■ **EXERCISE DESCRIPTION**
Locate the line that contains "(520, 256) = (415, 258): red". Reproduce it and all following lines up to the end of the material, exactly and with nothing added.

(DATASET EXCERPTS Opens)

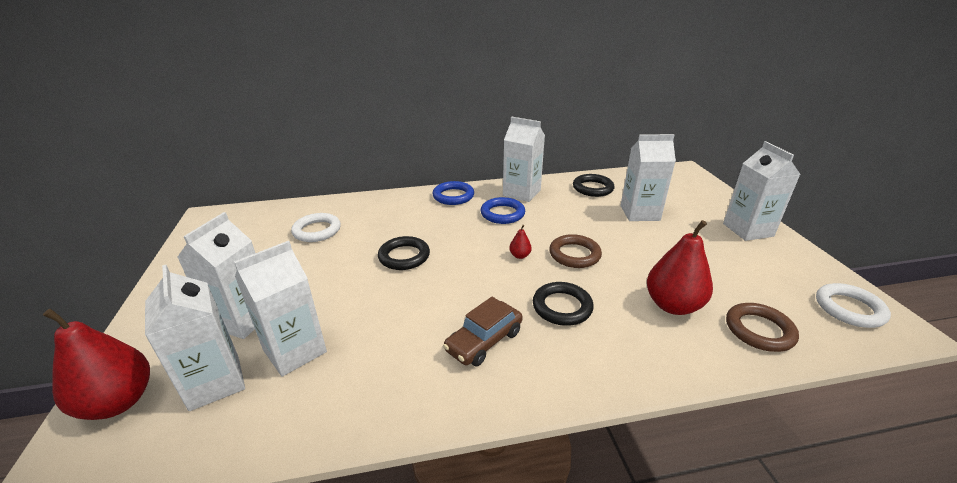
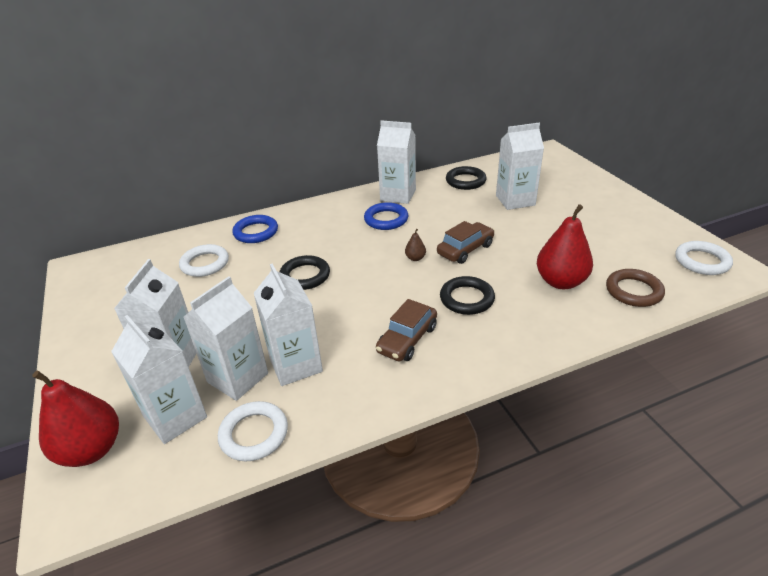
camera: 10 degrees left, 5 degrees up
(282, 419) = (254, 434): none -> white ring
(453, 196) = (331, 208): blue ring -> blue ring (256, 232)
(520, 256) = (415, 258): red pear -> brown pear
(574, 254) = (465, 249): brown ring -> brown car
(748, 230) = (613, 203): white carton -> white carton (295, 365)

(DATASET EXCERPTS Closes)

■ **TASK RESULT**
(520, 256) = (415, 258): red pear -> brown pear
(574, 254) = (465, 249): brown ring -> brown car
(748, 230) = (613, 203): white carton -> white carton (295, 365)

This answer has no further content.